• [What the task requires]: Please retype all of the records below word for word, leaving out any pictures.

(Shape transformation data)
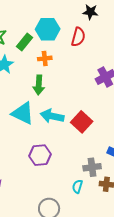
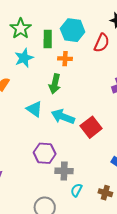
green rectangle: (24, 42) -> (48, 39), turned -48
cyan triangle: (23, 113) -> (34, 109), size x0.7
gray cross: (92, 167) -> (64, 171), moved

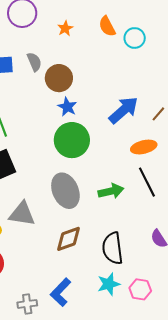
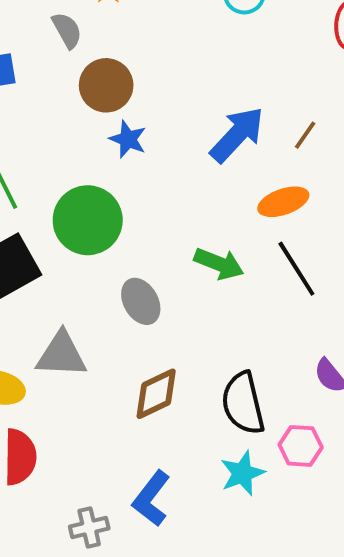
gray semicircle: (34, 62) -> (67, 30), moved
green circle: (72, 140) -> (88, 220), moved
gray ellipse: (65, 191) -> (141, 301), size x0.7
green arrow: (111, 191) -> (219, 264), moved, turned 40
pink hexagon: (140, 289) -> (301, 446), moved

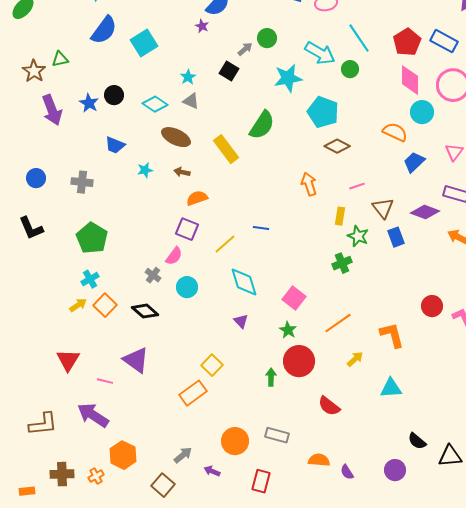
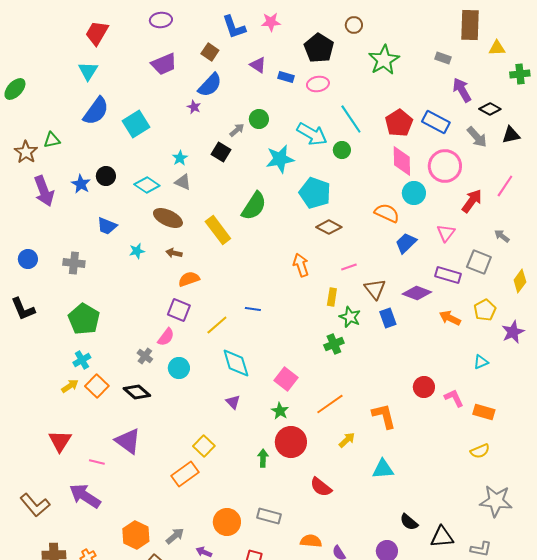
brown L-shape: (43, 424) -> (35, 505), turned 56
orange hexagon: (123, 455) -> (136, 535), moved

• [Answer box]:
green rectangle: (24, 42) -> (48, 39), turned -48
cyan triangle: (23, 113) -> (34, 109), size x0.7
gray cross: (92, 167) -> (64, 171), moved

gray semicircle: (34, 62) -> (67, 30), moved
green circle: (72, 140) -> (88, 220), moved
gray ellipse: (65, 191) -> (141, 301), size x0.7
green arrow: (111, 191) -> (219, 264), moved, turned 40
pink hexagon: (140, 289) -> (301, 446), moved

brown L-shape: (43, 424) -> (35, 505), turned 56
orange hexagon: (123, 455) -> (136, 535), moved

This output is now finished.